Task details:
Your answer must be an exact copy of the records, minus any pictures.

(Before-and-after change records)
>>>

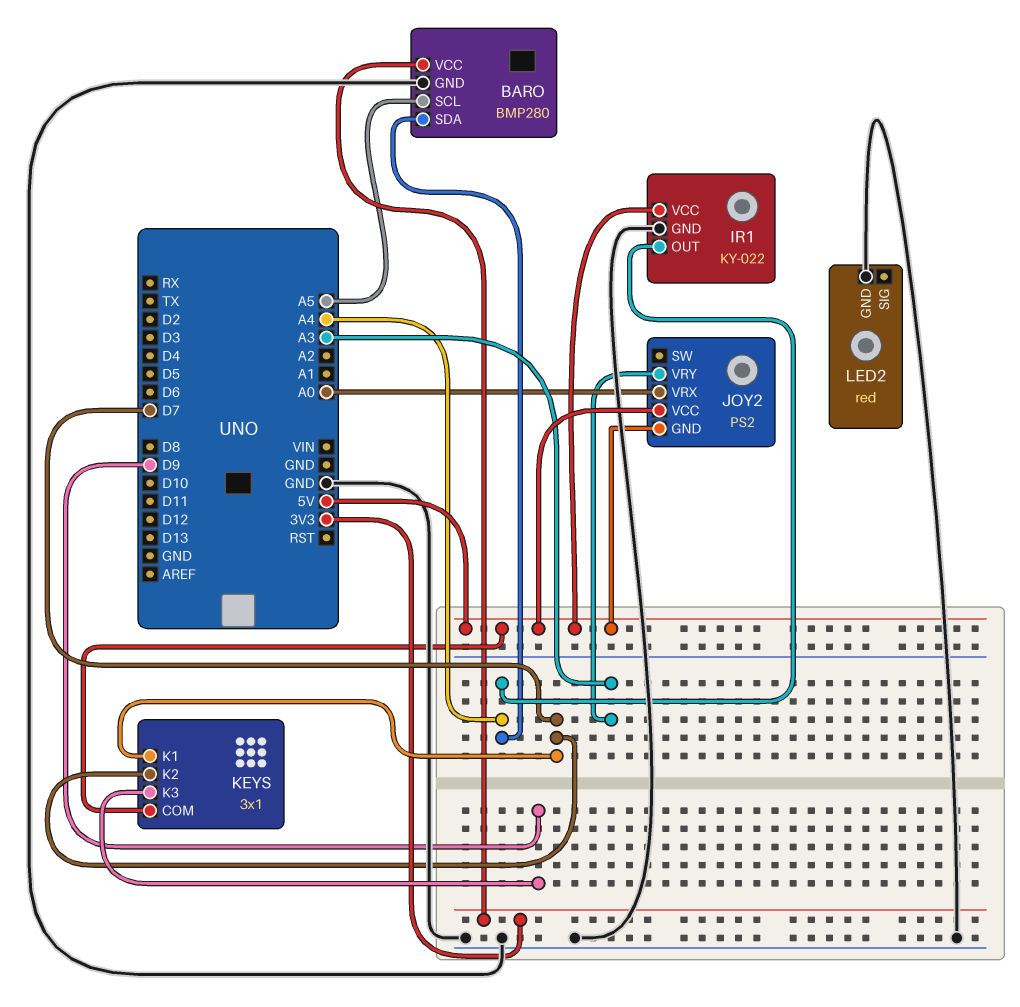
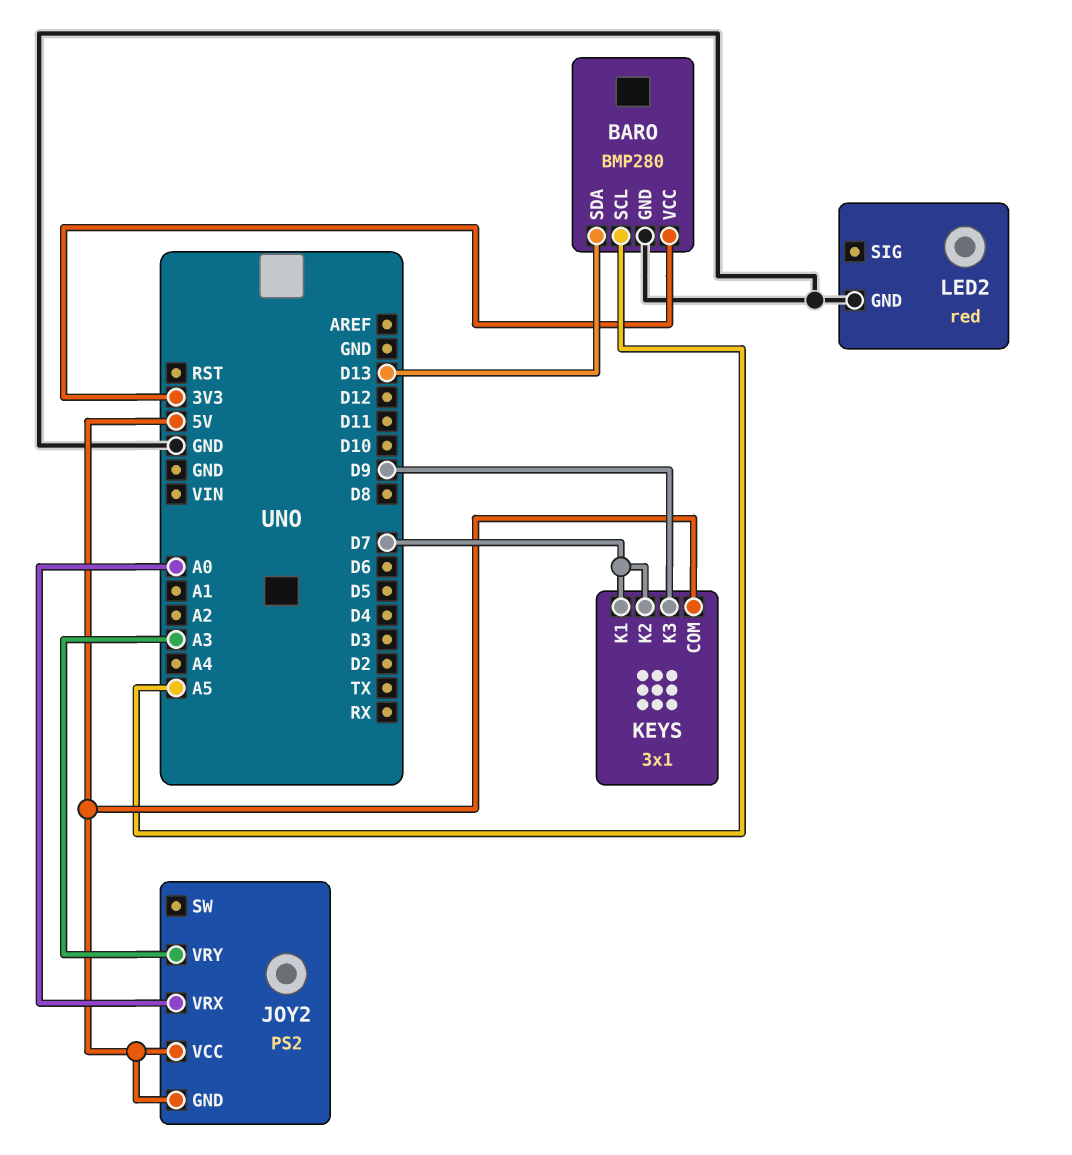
BARO pin SDA: A4 -> D13
IR1: KY-022 -> none
IR1 pin GND: GND -> none
IR1 pin OUT: A4 -> none
IR1 pin VCC: 5V -> none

<<<

Result of this exercise:
BARO pin SDA: A4 -> D13
IR1: KY-022 -> none
IR1 pin GND: GND -> none
IR1 pin OUT: A4 -> none
IR1 pin VCC: 5V -> none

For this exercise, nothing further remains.